**Job**
Could you rewrite the entries starting at the line that contains "For each provided" and ending at the last entry, replacing "word" with "term" and changing nothing else? Leave the pictures out of your answer.

**Listing**
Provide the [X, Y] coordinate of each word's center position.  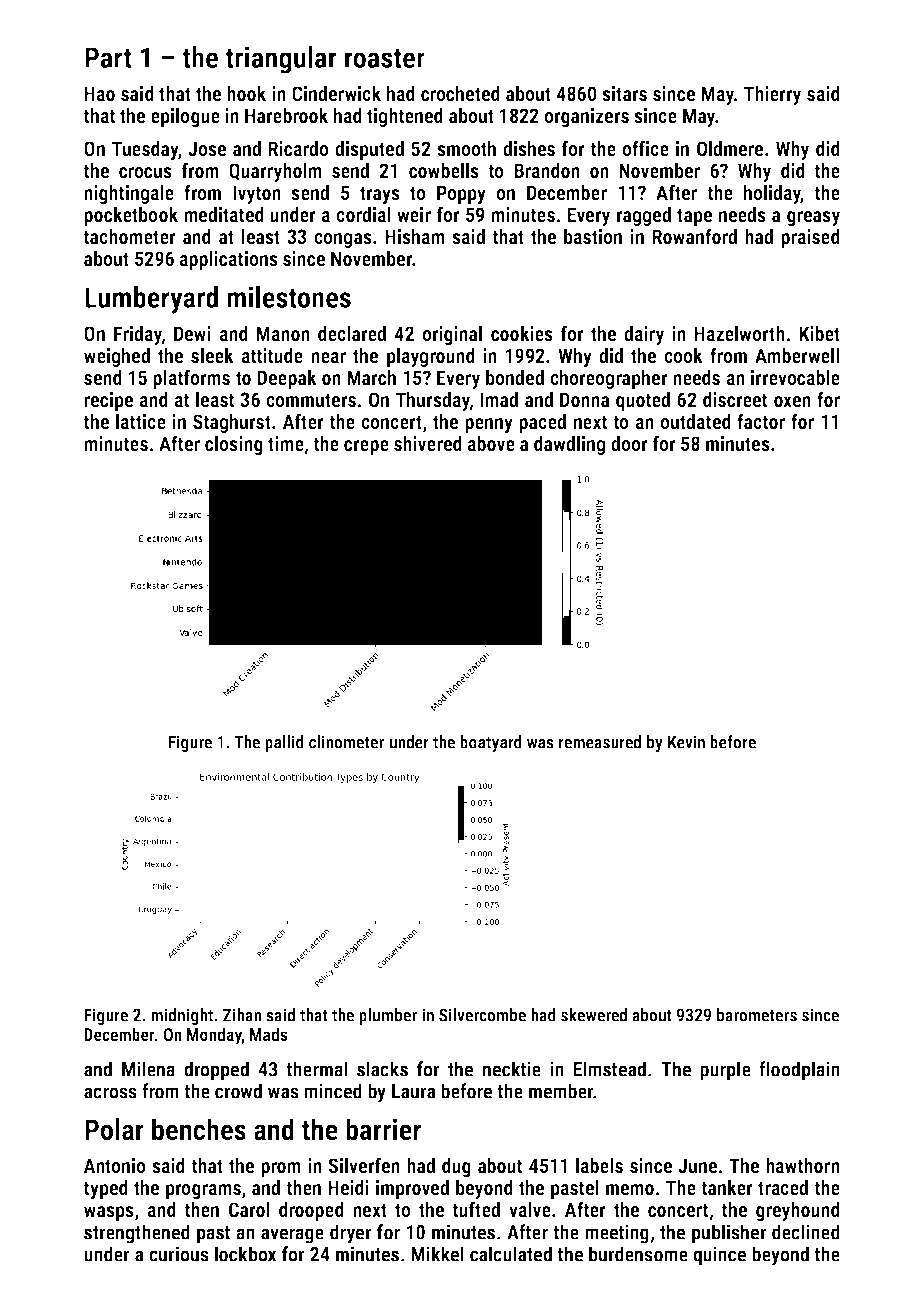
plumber [388, 1016]
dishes [529, 148]
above [491, 443]
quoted [643, 401]
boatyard [491, 743]
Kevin [686, 742]
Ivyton [257, 194]
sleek [212, 355]
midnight [182, 1016]
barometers [757, 1015]
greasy [813, 218]
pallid [284, 743]
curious [179, 1254]
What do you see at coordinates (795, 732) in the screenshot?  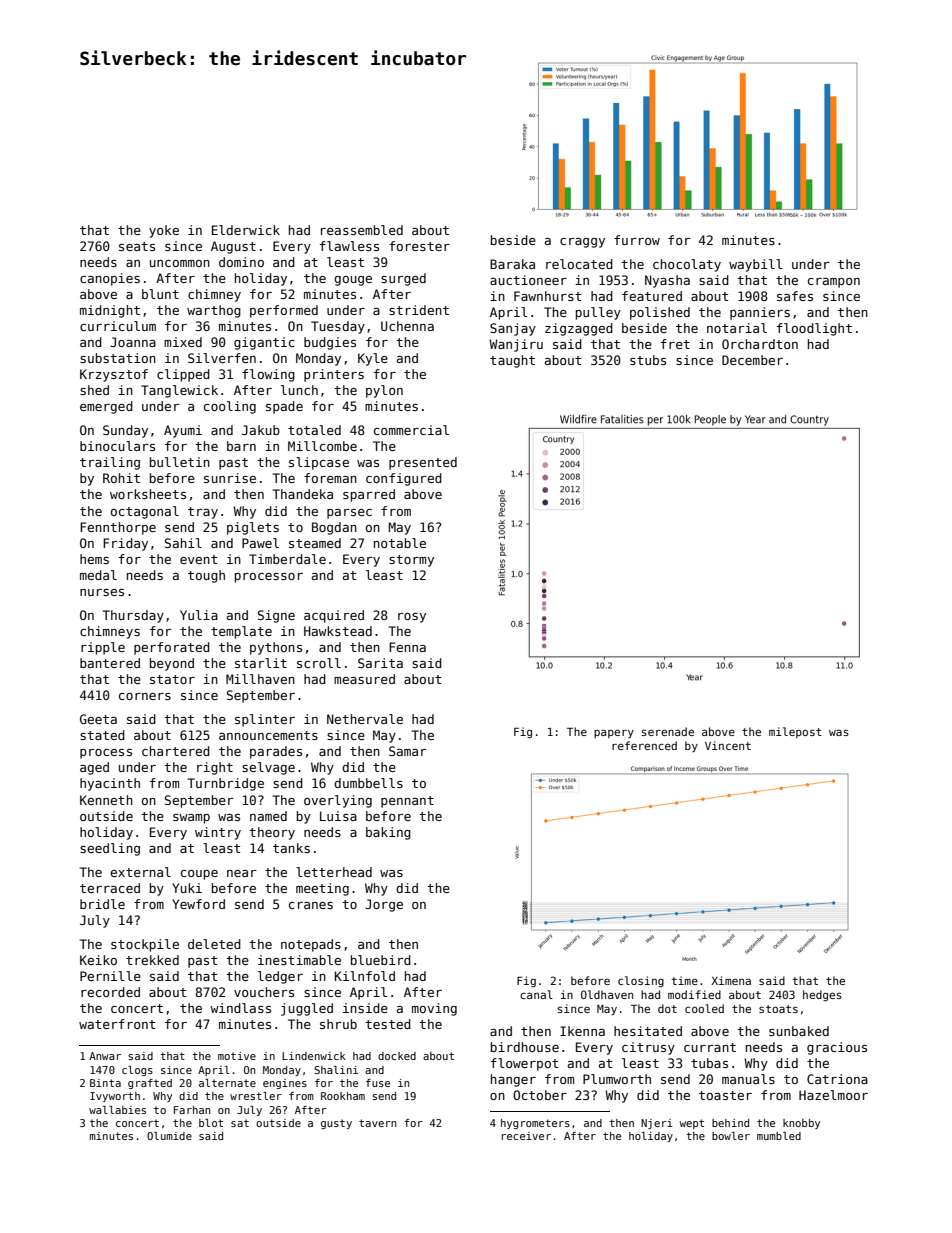 I see `milepost` at bounding box center [795, 732].
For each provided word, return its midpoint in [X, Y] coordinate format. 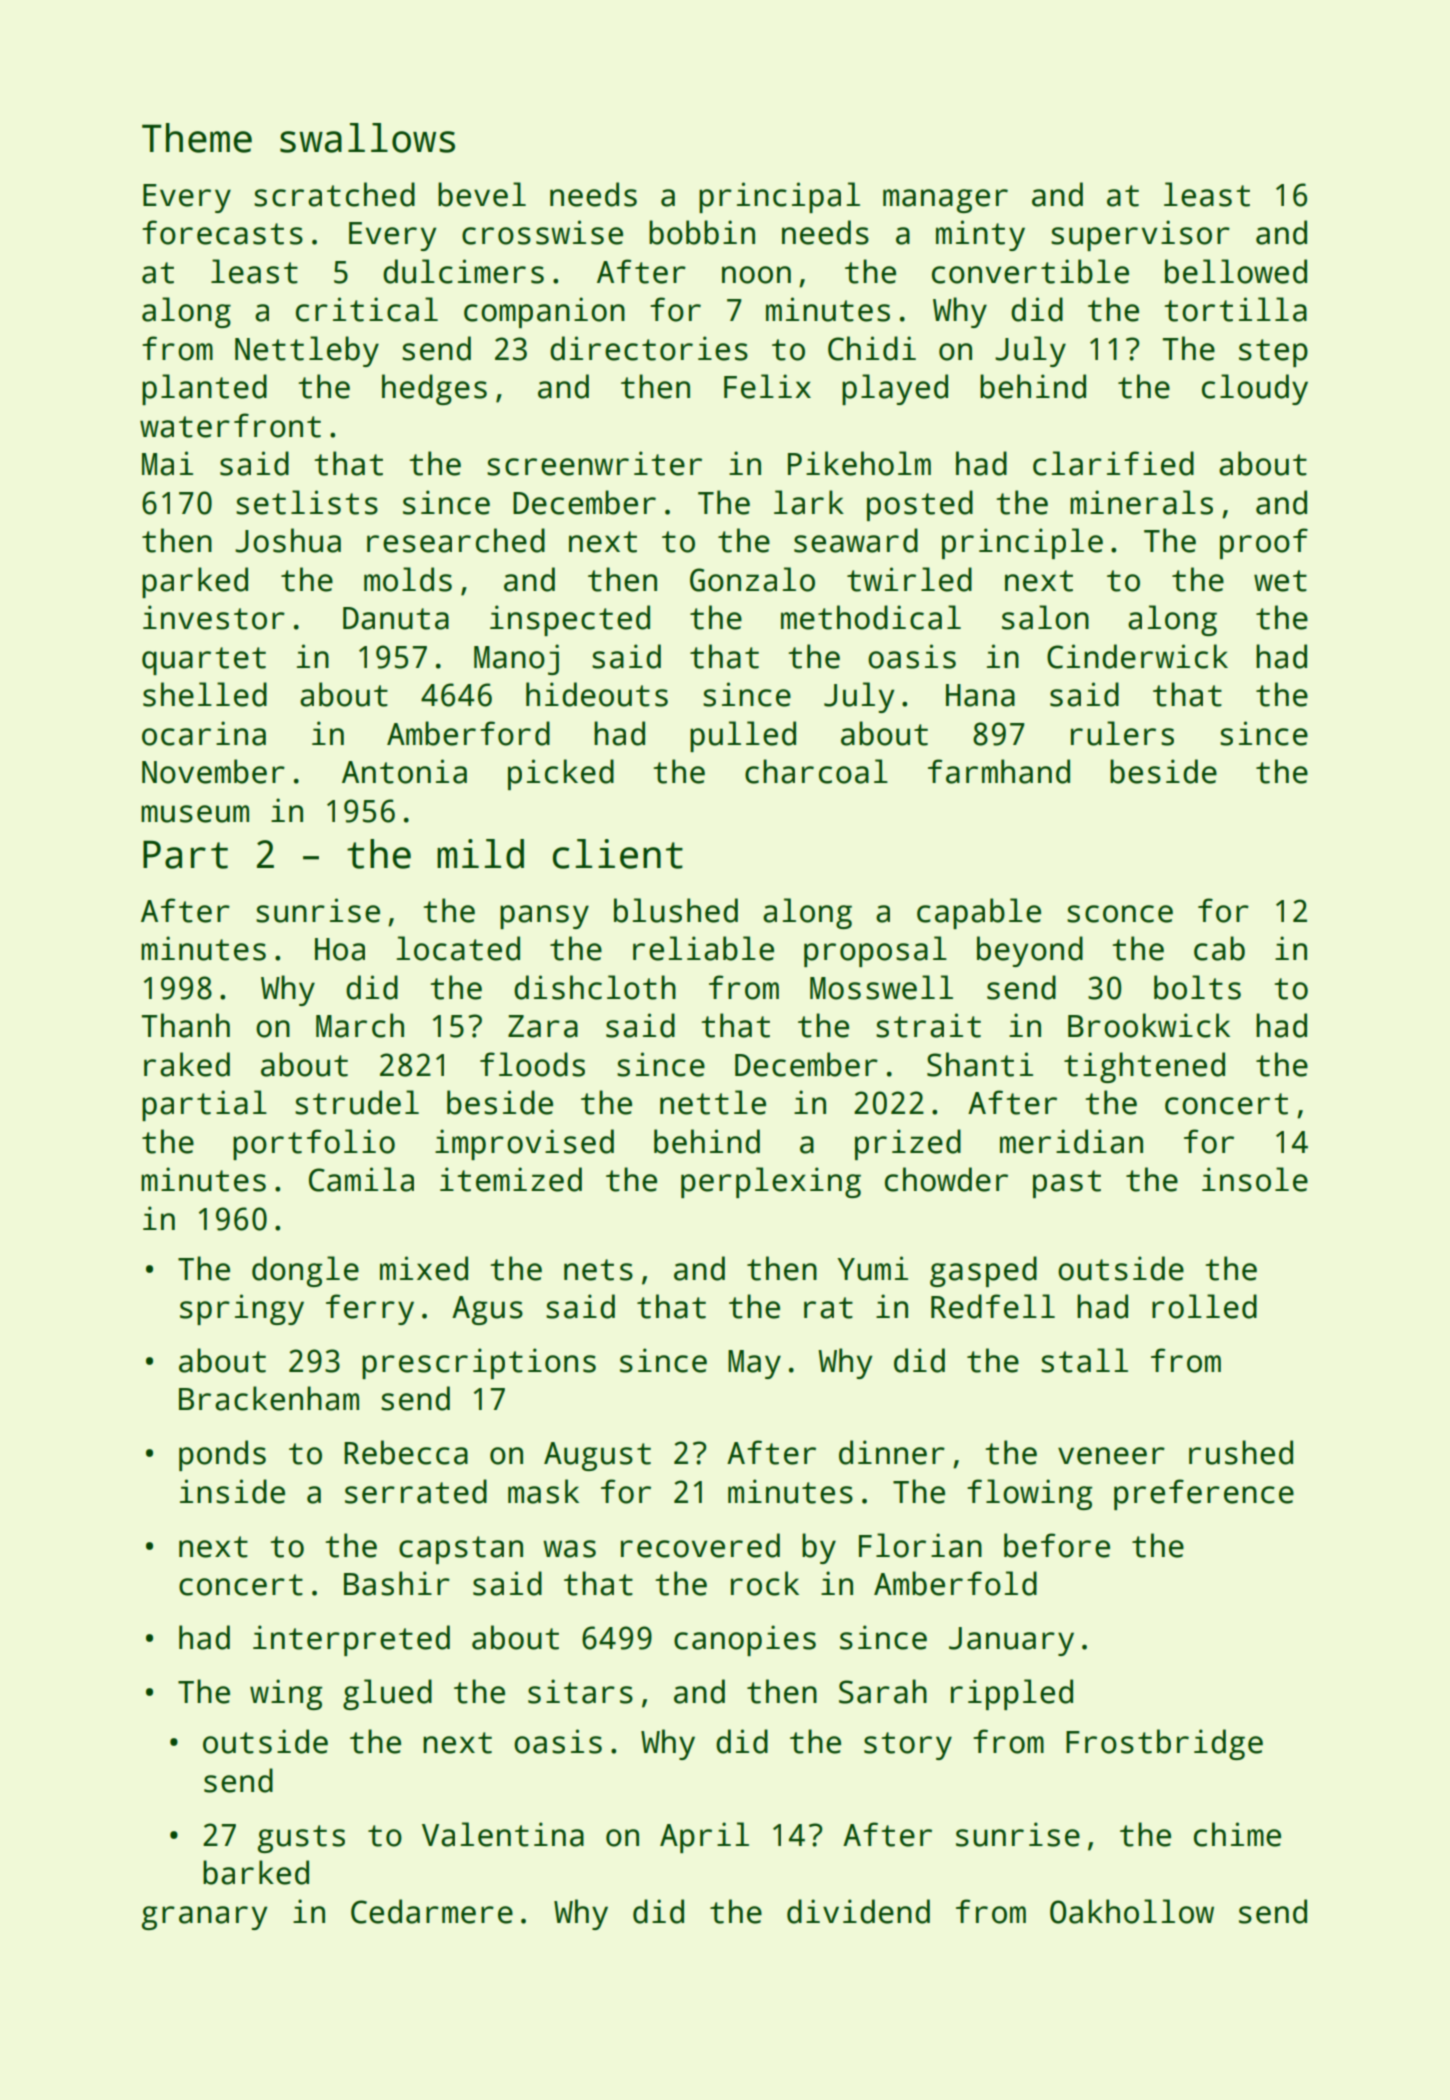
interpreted [351, 1640]
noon [756, 275]
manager [945, 201]
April [704, 1837]
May [754, 1364]
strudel [357, 1102]
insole [1255, 1179]
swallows [367, 138]
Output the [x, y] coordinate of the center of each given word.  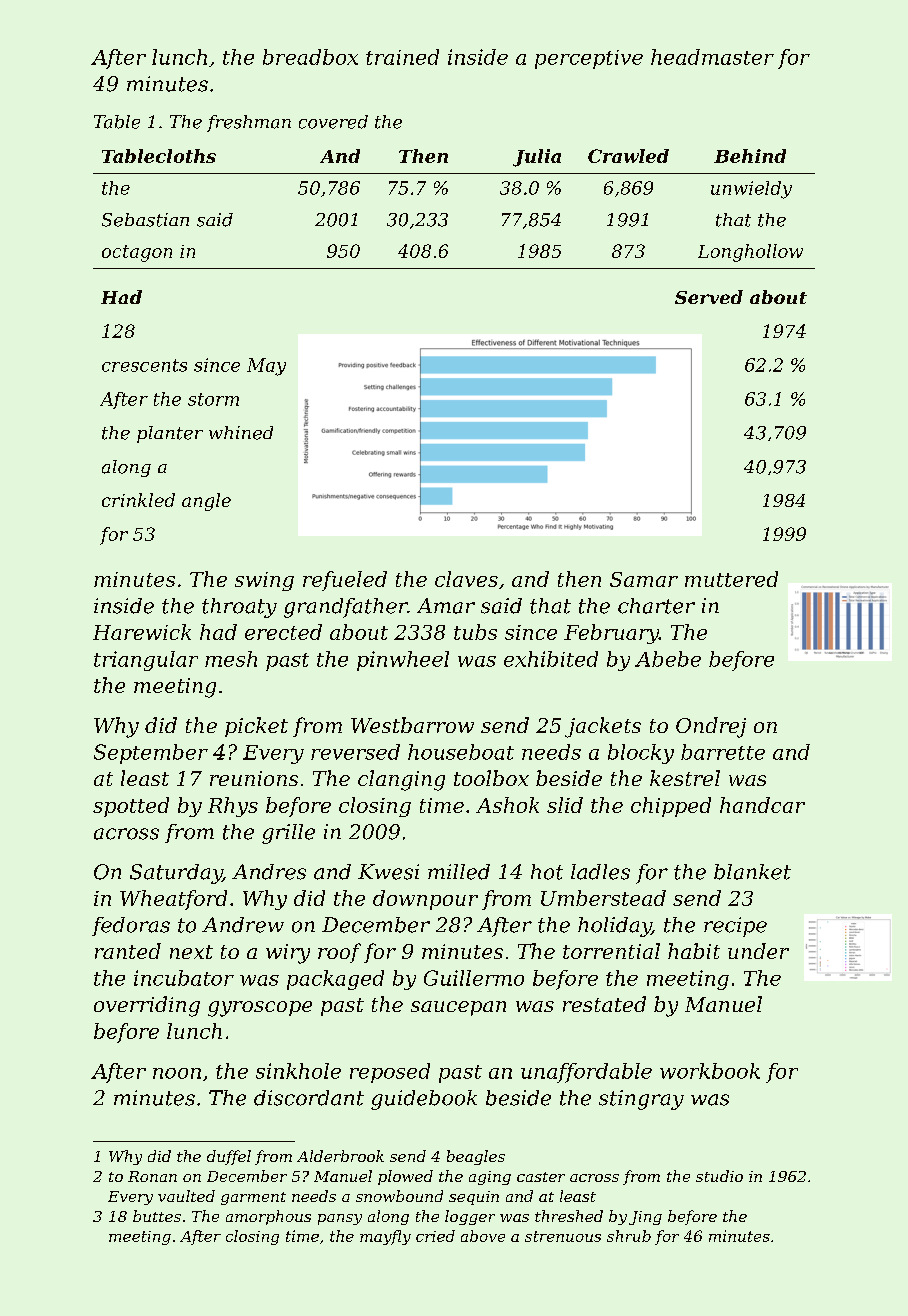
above [483, 1236]
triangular [146, 661]
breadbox [310, 57]
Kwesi [388, 872]
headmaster [712, 57]
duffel [229, 1157]
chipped [671, 807]
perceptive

**Written answer**
For each provided term, return its midpoint in [X, Y] coordinate format. 
interpreted [351, 1640]
noon [756, 275]
manager [945, 201]
April [704, 1837]
May [754, 1364]
strudel [357, 1102]
insole [1255, 1179]
swallows [367, 138]
Output the [x, y] coordinate of the center of each given term.  
above [483, 1236]
triangular [146, 661]
breadbox [310, 57]
Kwesi [388, 872]
headmaster [712, 57]
duffel [229, 1157]
chipped [671, 807]
perceptive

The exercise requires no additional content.